WHAT THE TASK REQUIRES: Copy the lines below exactly, starting at the line that contains "camera: 80 degrees right, 5 degrees down" and stopping after the last line, and include no other lines.

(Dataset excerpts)
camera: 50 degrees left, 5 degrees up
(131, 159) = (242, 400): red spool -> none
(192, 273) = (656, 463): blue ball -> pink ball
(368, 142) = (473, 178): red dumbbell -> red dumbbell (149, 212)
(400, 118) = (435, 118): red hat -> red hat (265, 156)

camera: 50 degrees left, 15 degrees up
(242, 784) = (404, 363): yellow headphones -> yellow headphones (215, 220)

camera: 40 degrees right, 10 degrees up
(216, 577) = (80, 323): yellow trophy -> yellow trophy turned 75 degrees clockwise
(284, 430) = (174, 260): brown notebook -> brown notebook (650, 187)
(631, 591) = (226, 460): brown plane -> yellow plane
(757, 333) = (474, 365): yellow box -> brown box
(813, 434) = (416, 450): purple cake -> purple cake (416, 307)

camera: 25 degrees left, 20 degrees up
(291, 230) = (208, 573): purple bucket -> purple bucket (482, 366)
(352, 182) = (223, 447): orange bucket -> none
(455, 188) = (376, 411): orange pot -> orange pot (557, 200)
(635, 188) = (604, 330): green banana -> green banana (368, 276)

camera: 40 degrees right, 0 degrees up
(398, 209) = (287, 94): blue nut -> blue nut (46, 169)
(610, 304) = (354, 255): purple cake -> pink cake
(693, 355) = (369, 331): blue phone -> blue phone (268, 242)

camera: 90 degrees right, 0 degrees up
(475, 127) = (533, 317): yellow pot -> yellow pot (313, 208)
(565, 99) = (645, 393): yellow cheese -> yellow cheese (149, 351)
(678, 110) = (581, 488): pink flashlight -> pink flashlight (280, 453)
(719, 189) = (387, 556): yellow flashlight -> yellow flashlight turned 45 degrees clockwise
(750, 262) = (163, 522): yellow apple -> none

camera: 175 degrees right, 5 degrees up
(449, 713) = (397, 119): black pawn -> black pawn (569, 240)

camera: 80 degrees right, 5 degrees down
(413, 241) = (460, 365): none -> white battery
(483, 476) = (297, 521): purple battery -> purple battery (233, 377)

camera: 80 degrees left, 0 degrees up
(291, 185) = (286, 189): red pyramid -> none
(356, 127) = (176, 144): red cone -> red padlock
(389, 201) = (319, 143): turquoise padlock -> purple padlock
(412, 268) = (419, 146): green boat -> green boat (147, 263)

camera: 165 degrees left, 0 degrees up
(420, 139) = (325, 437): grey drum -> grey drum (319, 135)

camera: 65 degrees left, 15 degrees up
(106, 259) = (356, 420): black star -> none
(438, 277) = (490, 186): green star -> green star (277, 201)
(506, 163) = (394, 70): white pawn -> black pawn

REPLY TO THE TASK:
camera: 80 degrees right, 5 degrees down
(413, 241) = (460, 365): none -> white battery
(483, 476) = (297, 521): purple battery -> purple battery (233, 377)

camera: 80 degrees left, 0 degrees up
(291, 185) = (286, 189): red pyramid -> none
(356, 127) = (176, 144): red cone -> red padlock
(389, 201) = (319, 143): turquoise padlock -> purple padlock
(412, 268) = (419, 146): green boat -> green boat (147, 263)

camera: 165 degrees left, 0 degrees up
(420, 139) = (325, 437): grey drum -> grey drum (319, 135)

camera: 65 degrees left, 15 degrees up
(106, 259) = (356, 420): black star -> none
(438, 277) = (490, 186): green star -> green star (277, 201)
(506, 163) = (394, 70): white pawn -> black pawn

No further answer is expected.